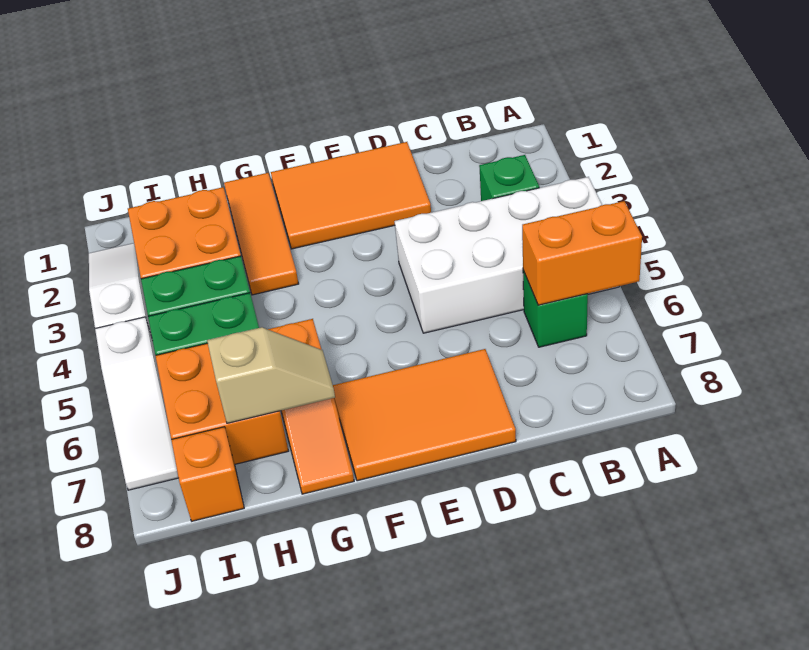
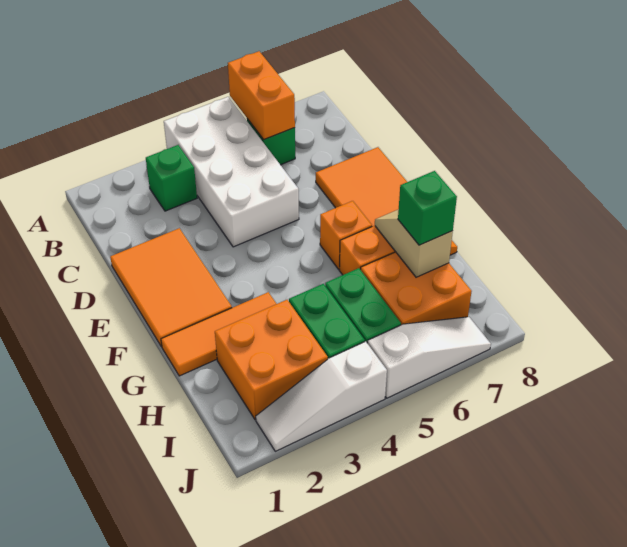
none -> green brick H7 level 3
orange brick I8 level 1 -> orange brick F6 level 1

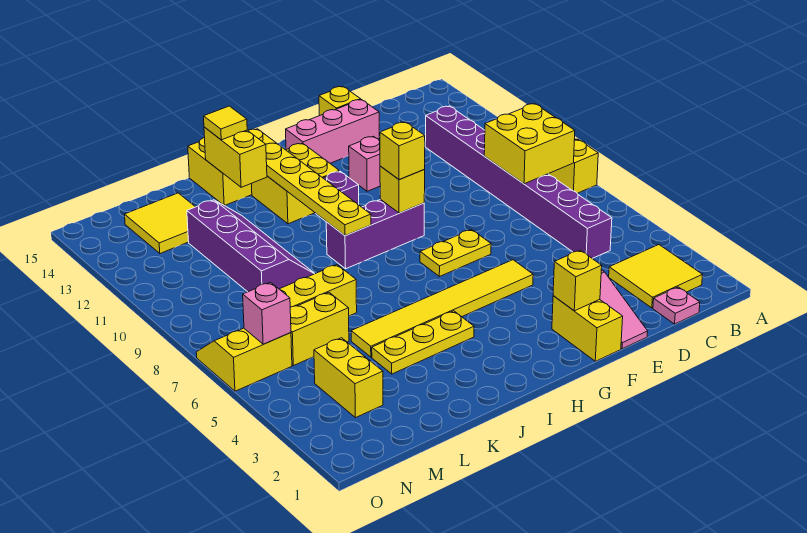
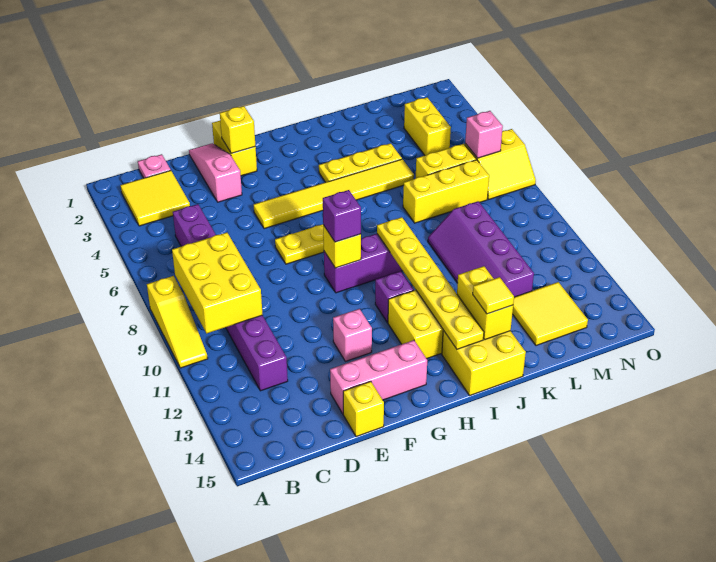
yellow brick B8:C9 level 2 -> yellow brick B8:C10 level 2
yellow brick G9 level 3 -> purple brick G9 level 3

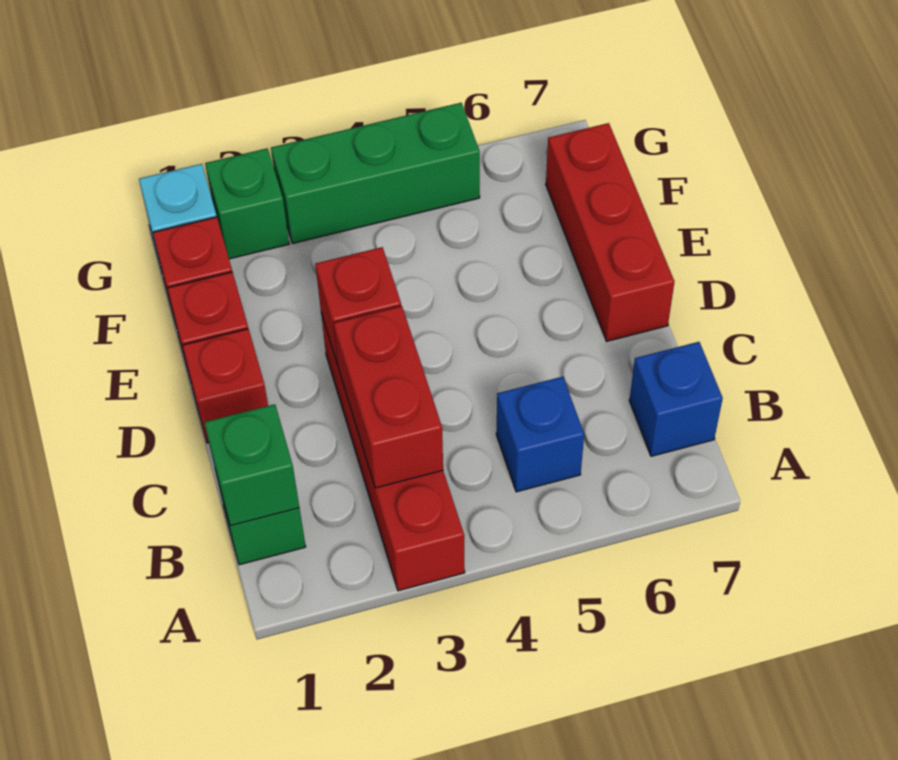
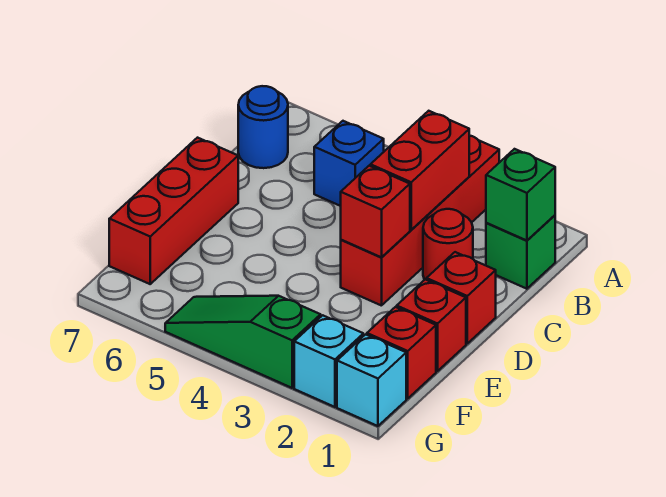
blue brick B7 level 1 -> blue round brick B7 level 1
none -> red round brick C2 level 1
green brick G2 level 1 -> cyan brick G2 level 1
green brick G3:G5 level 1 -> green slope G3:G5 level 1 top 3

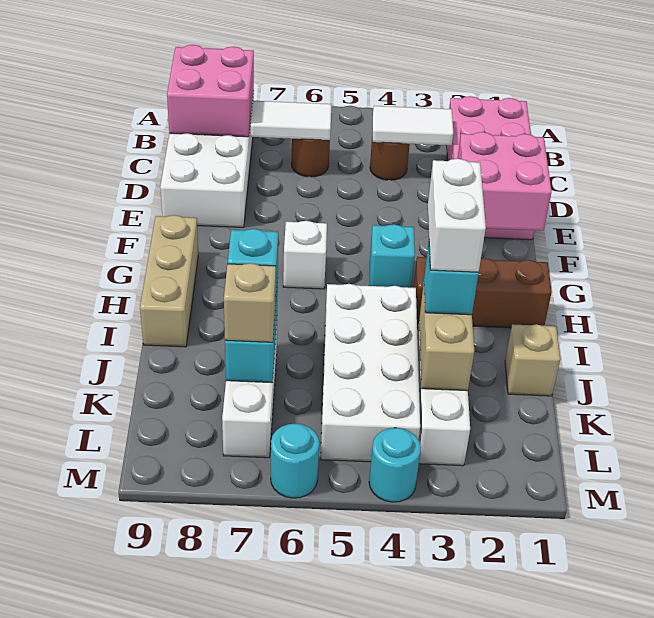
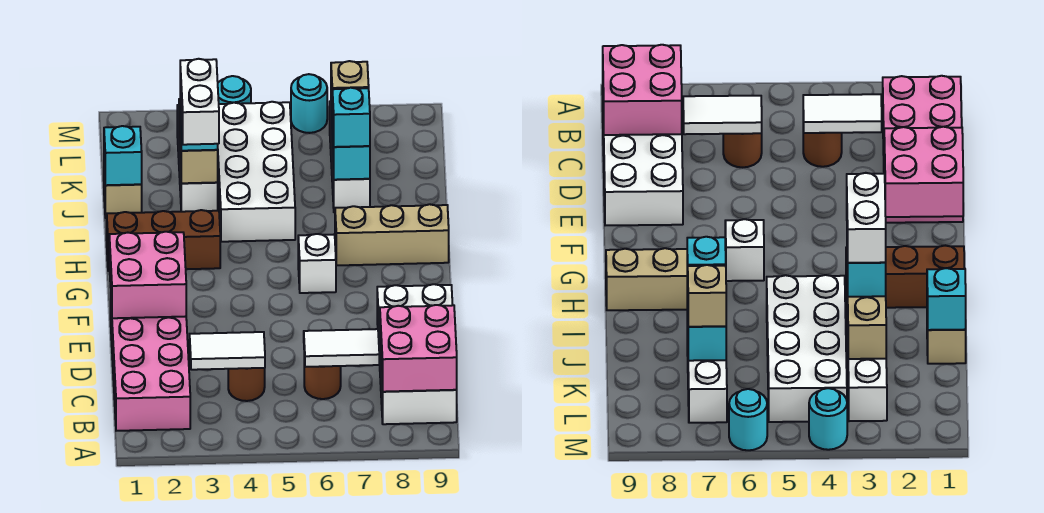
cyan brick G4 level 1 -> cyan brick J1 level 2
tan brick G9:I9 level 1 -> tan brick H7:H9 level 1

What is required ▸ With pictures omitted, copy exactly the lines from the one containing "blue brick B7" through the final line of the listing, both included.

Your response ▸
blue brick B7 level 1 -> blue round brick B7 level 1
none -> red round brick C2 level 1
green brick G2 level 1 -> cyan brick G2 level 1
green brick G3:G5 level 1 -> green slope G3:G5 level 1 top 3

cyan brick G4 level 1 -> cyan brick J1 level 2
tan brick G9:I9 level 1 -> tan brick H7:H9 level 1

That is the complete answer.